Content starts
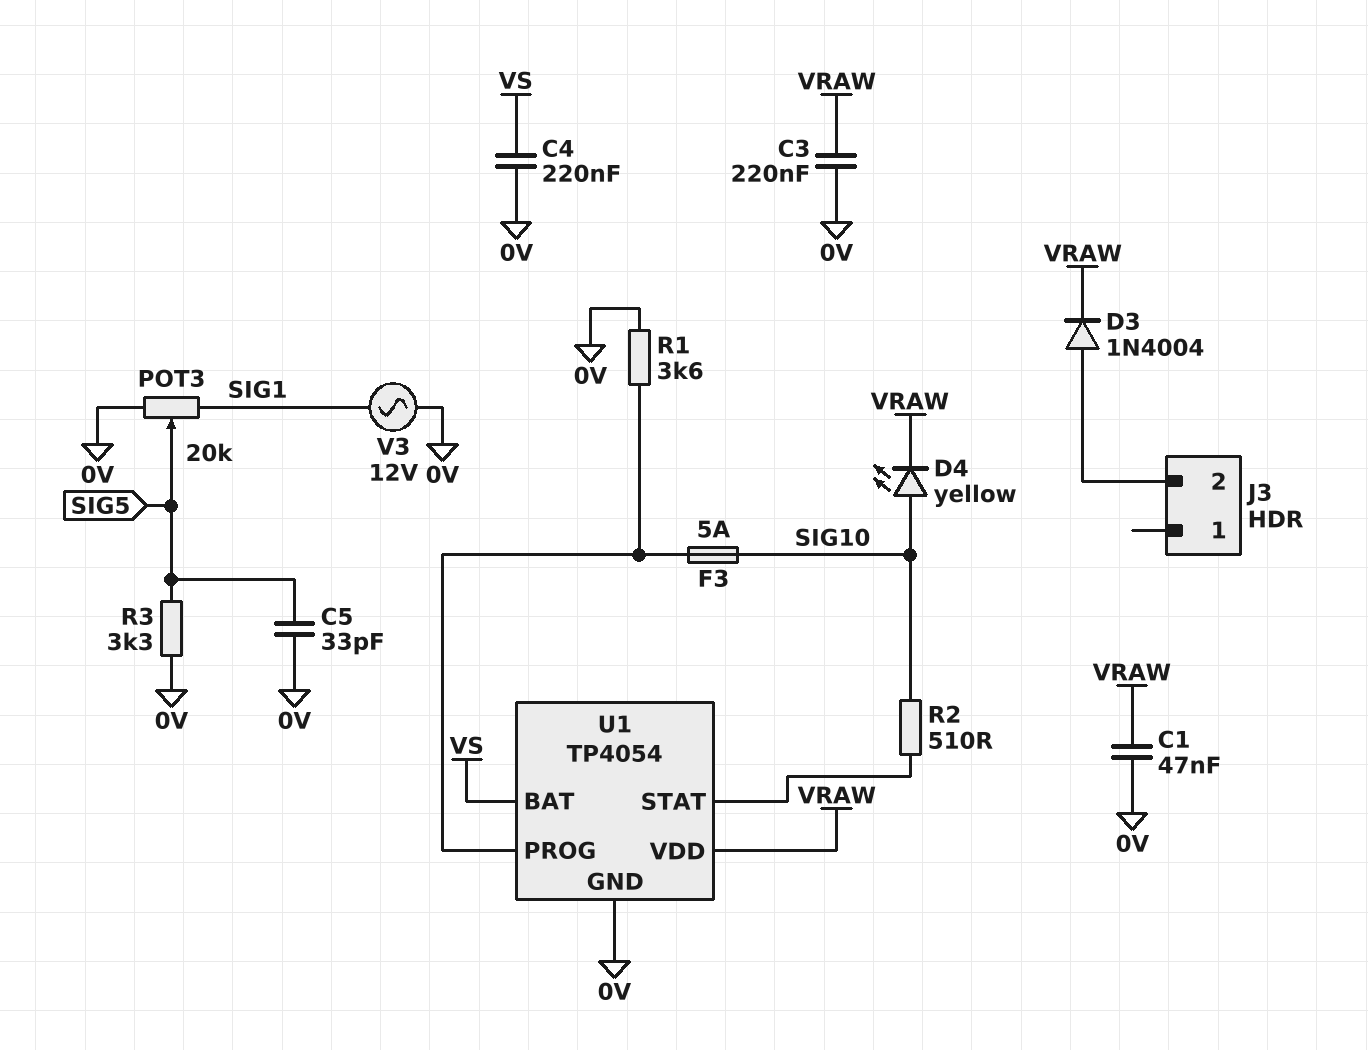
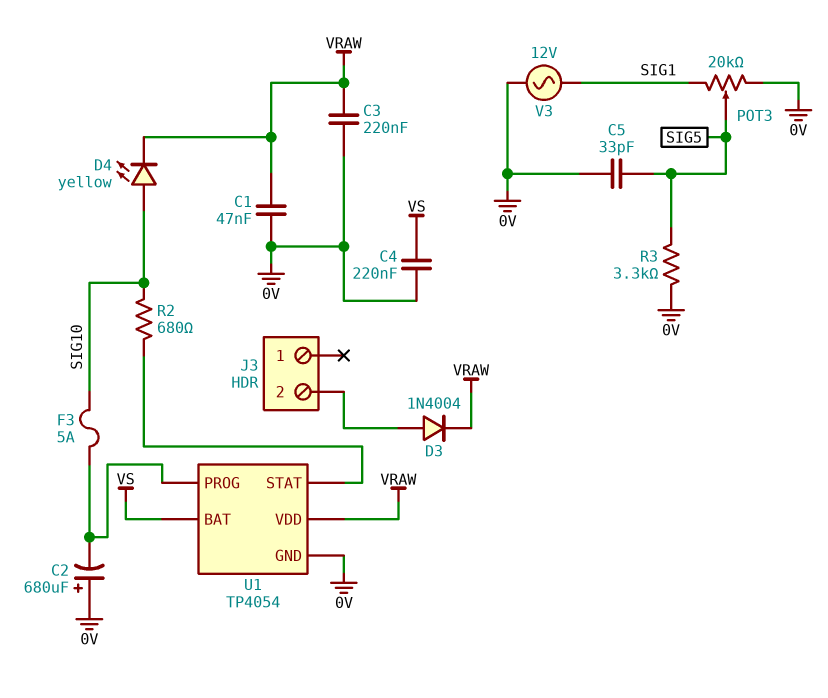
C2: none -> 680uF (plus 0V, minus U1/PROG)
R1: 3.6k (0V, U1/PROG) -> none
R2: 510 (SIG10, U1/STAT) -> 680 (SIG10, U1/STAT)

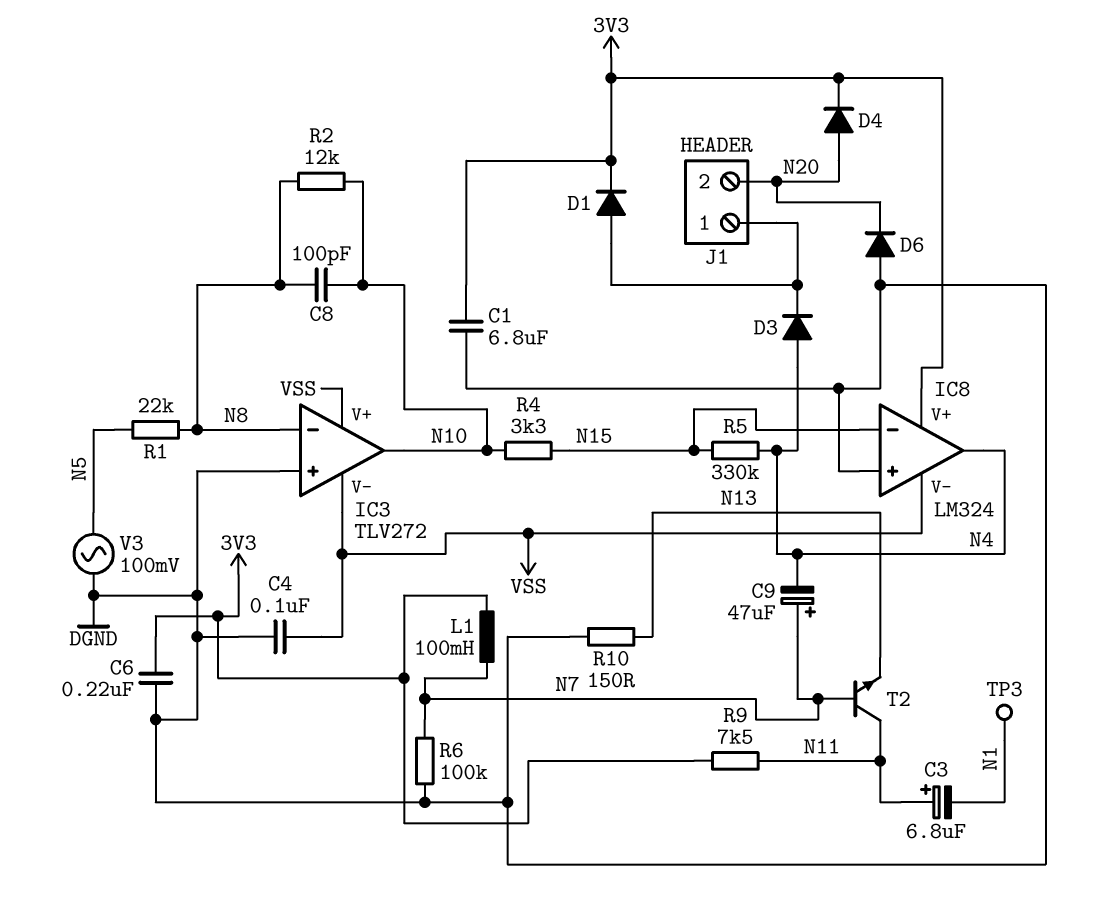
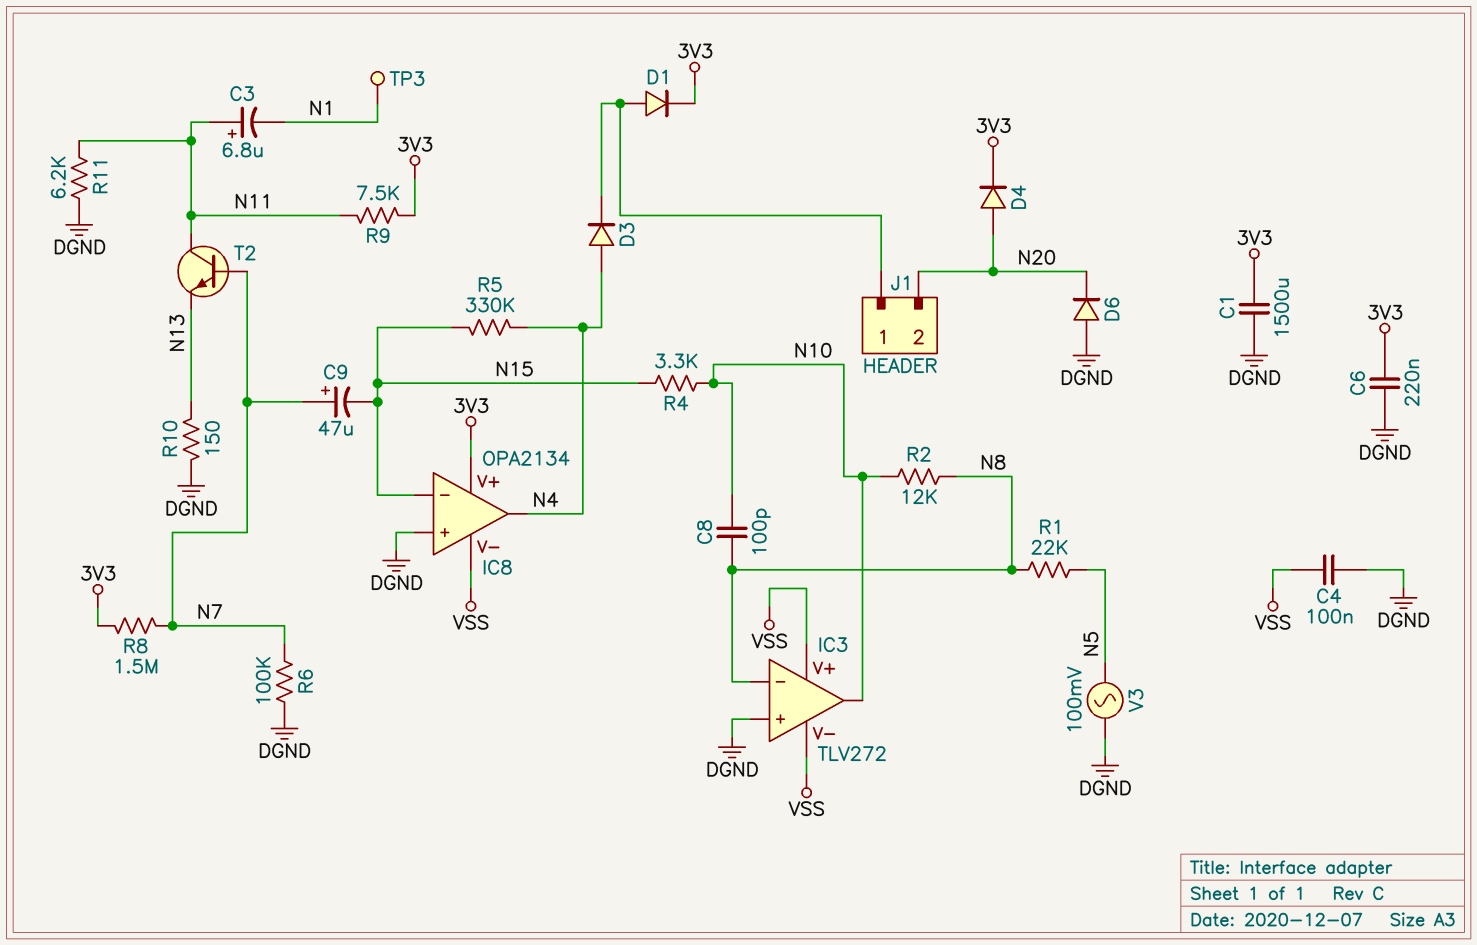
C1: 6.8uF (3V3, DGND) -> 1500uF (3V3, DGND)
C9: 47uF (plus N7, minus N4) -> 47uF (plus N7, minus N15)
IC8: LM324 -> OPA2134
L1: 100mH (3V3, N7) -> none
R8: none -> 1.5M (3V3, N7)
R11: none -> 6.2k (DGND, N11)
Content ends
What the exercise asks
Restate word for word, please, the line containing "R1: 3.6k (0V, U1/PROG) -> none" and all lines after it through the end of the material; the pictures do not belong in the copy.

Written answer
R1: 3.6k (0V, U1/PROG) -> none
R2: 510 (SIG10, U1/STAT) -> 680 (SIG10, U1/STAT)

C1: 6.8uF (3V3, DGND) -> 1500uF (3V3, DGND)
C9: 47uF (plus N7, minus N4) -> 47uF (plus N7, minus N15)
IC8: LM324 -> OPA2134
L1: 100mH (3V3, N7) -> none
R8: none -> 1.5M (3V3, N7)
R11: none -> 6.2k (DGND, N11)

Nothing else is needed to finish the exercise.